• Exercise requirements:
Go through the lines below and copy each one that holds the string "shoe".

+---+

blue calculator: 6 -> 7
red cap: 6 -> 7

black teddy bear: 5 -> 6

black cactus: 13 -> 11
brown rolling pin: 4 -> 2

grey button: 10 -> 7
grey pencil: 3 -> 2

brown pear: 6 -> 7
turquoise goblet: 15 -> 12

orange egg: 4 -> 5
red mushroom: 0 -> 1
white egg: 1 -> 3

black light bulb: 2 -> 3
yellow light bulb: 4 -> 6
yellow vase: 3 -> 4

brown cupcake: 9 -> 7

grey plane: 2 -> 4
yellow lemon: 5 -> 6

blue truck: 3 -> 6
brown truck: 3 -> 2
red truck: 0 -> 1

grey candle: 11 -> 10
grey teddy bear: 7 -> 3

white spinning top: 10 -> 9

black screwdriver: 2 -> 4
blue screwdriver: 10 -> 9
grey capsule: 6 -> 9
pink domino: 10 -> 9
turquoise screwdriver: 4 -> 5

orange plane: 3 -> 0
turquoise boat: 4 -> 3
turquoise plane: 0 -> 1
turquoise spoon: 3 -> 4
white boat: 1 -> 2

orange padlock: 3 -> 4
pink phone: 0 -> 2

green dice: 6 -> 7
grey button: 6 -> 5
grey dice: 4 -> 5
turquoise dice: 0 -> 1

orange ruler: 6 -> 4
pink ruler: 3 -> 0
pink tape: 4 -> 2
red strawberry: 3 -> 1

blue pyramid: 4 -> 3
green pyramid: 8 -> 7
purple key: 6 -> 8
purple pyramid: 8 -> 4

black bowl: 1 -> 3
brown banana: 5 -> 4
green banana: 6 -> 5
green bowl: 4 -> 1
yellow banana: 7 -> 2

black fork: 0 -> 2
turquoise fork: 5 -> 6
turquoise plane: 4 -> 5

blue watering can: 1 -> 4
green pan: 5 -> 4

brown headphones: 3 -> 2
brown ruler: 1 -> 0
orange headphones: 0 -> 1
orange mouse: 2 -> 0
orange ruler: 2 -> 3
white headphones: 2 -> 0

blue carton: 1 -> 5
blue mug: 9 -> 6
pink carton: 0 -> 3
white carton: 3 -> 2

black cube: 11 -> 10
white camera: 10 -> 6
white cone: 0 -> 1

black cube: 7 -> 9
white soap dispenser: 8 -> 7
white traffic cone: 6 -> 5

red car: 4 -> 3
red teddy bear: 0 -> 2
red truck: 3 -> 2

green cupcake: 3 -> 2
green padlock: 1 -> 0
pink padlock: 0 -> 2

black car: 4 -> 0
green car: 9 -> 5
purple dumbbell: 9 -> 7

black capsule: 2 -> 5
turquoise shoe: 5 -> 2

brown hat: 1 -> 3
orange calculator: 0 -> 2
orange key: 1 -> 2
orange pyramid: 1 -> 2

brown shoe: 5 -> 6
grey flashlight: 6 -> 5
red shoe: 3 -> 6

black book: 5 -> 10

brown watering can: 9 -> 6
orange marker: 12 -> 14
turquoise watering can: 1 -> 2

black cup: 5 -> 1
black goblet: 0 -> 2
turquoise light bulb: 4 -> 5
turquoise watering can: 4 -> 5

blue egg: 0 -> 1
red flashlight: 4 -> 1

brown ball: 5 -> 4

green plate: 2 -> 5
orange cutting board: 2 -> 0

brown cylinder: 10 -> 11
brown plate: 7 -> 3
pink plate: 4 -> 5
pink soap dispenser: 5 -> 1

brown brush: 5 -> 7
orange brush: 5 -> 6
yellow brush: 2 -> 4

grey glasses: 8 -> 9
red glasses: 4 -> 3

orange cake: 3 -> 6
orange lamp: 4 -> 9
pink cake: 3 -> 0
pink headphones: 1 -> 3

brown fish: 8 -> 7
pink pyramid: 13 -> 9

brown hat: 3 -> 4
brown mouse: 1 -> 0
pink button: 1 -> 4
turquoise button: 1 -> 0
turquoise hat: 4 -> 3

+---+

• Result of this exercise:
turquoise shoe: 5 -> 2
brown shoe: 5 -> 6
red shoe: 3 -> 6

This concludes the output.